##### The records

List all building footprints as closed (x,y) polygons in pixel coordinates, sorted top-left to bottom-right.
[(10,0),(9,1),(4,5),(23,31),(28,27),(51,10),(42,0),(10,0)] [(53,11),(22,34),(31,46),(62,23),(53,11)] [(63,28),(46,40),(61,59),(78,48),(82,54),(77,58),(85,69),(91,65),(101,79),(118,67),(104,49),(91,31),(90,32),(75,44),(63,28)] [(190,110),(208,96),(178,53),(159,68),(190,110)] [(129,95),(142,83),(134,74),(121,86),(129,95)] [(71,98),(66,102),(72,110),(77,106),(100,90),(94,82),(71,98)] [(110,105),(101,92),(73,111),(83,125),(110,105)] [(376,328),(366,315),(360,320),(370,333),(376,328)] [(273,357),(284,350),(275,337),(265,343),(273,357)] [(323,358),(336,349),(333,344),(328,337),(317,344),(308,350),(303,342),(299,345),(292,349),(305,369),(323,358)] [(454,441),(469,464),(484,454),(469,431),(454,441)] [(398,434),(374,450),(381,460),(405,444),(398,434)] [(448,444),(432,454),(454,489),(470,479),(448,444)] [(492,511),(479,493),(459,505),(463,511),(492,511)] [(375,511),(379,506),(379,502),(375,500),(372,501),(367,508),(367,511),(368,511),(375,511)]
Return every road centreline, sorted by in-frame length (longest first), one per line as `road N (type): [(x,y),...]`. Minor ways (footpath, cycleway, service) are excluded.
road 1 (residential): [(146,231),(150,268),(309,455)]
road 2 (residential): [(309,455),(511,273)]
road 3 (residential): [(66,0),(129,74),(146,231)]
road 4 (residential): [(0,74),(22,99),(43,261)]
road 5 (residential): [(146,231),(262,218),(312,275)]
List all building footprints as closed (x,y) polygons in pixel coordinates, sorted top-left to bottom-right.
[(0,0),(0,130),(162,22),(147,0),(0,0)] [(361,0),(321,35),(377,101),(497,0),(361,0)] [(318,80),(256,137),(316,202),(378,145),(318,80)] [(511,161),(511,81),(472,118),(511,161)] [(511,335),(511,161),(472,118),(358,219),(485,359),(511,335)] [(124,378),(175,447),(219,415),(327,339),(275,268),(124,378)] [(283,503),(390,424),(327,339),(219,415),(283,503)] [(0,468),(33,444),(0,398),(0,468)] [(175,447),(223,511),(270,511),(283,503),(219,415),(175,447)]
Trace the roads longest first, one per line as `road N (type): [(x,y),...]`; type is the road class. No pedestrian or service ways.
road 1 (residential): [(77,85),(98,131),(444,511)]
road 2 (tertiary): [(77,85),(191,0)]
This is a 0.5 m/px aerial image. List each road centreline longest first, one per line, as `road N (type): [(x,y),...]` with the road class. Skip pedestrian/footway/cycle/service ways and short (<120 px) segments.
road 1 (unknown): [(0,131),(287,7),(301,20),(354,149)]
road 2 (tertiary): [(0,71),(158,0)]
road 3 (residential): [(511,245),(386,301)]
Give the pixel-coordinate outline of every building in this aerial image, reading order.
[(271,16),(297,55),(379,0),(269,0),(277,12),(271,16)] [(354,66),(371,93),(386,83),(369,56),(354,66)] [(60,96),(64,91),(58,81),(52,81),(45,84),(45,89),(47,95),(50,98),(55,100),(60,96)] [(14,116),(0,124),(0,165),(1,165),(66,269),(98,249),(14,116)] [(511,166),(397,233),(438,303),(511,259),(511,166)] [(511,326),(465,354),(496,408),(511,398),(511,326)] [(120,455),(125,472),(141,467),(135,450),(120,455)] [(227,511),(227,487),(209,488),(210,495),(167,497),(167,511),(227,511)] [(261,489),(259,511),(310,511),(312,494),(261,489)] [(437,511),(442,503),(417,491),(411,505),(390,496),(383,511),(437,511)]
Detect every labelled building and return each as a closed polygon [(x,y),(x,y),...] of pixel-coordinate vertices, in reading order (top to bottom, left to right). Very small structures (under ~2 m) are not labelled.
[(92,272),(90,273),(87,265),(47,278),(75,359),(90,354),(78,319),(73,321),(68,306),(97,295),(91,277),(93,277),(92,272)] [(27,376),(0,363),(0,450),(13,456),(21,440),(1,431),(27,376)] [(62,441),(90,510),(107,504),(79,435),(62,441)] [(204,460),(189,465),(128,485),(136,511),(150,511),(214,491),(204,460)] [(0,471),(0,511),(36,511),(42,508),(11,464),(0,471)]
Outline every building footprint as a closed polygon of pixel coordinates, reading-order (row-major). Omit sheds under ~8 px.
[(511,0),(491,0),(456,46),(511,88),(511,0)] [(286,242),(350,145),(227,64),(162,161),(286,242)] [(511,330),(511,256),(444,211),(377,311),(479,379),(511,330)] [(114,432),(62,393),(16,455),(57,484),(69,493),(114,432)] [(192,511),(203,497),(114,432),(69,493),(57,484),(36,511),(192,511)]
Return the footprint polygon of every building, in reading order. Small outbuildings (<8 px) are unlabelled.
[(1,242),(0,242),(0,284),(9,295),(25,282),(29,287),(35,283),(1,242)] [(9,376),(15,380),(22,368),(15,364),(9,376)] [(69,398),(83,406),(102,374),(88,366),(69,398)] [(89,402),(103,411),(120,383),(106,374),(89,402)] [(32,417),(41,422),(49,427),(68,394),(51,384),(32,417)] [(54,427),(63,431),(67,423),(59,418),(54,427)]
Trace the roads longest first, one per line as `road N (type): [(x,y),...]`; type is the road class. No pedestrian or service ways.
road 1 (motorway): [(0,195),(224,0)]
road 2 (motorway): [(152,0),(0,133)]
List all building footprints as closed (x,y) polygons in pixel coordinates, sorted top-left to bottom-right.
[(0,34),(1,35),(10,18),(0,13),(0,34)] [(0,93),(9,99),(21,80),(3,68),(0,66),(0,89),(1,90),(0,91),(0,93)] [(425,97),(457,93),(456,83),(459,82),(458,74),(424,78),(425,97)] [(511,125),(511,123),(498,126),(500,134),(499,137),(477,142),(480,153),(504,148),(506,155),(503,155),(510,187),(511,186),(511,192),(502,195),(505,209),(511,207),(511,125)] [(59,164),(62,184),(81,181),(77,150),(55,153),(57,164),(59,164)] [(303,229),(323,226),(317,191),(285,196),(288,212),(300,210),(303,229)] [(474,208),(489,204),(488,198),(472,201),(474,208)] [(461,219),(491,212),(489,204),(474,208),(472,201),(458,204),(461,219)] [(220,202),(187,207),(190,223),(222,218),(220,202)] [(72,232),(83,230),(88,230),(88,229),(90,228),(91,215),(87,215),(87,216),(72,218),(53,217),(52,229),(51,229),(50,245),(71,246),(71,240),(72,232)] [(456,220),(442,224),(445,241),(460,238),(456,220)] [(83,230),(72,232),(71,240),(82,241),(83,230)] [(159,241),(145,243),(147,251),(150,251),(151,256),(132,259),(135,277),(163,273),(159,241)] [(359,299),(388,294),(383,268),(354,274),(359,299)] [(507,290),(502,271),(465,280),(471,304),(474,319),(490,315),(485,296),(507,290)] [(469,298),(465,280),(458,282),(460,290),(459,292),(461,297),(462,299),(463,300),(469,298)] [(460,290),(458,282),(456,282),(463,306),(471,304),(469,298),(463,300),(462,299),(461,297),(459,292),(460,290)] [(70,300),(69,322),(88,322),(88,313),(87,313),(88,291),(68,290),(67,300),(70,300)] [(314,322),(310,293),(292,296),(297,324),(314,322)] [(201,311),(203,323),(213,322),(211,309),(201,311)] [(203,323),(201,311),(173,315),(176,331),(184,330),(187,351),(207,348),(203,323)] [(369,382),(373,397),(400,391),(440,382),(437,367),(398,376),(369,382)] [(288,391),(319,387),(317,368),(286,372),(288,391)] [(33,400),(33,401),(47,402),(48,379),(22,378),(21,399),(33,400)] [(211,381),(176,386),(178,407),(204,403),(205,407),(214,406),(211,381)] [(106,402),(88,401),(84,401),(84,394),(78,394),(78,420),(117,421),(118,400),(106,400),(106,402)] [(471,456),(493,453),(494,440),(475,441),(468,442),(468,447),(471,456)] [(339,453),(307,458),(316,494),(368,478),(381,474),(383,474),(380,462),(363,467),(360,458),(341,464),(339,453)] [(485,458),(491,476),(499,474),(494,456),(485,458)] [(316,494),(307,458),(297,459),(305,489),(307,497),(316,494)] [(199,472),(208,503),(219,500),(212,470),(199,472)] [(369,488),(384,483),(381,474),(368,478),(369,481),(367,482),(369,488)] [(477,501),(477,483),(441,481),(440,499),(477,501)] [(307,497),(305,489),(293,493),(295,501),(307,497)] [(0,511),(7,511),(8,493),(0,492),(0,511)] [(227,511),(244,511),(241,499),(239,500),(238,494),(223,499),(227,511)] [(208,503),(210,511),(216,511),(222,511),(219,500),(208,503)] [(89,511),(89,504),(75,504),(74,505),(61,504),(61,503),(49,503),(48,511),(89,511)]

##########

Prompt: Reproduce, character for character, everything in the records from the line containing "Return every road" down to the line containing "road 5 (residential): [(146,231),(262,218),(312,275)]". Include both of those lines.

Output of the task:
Return every road centreline, sorted by in-frame length (longest first), one per line as `road N (type): [(x,y),...]`. Minor ways (footpath, cycleway, service) are excluded.
road 1 (residential): [(146,231),(150,268),(309,455)]
road 2 (residential): [(309,455),(511,273)]
road 3 (residential): [(66,0),(129,74),(146,231)]
road 4 (residential): [(0,74),(22,99),(43,261)]
road 5 (residential): [(146,231),(262,218),(312,275)]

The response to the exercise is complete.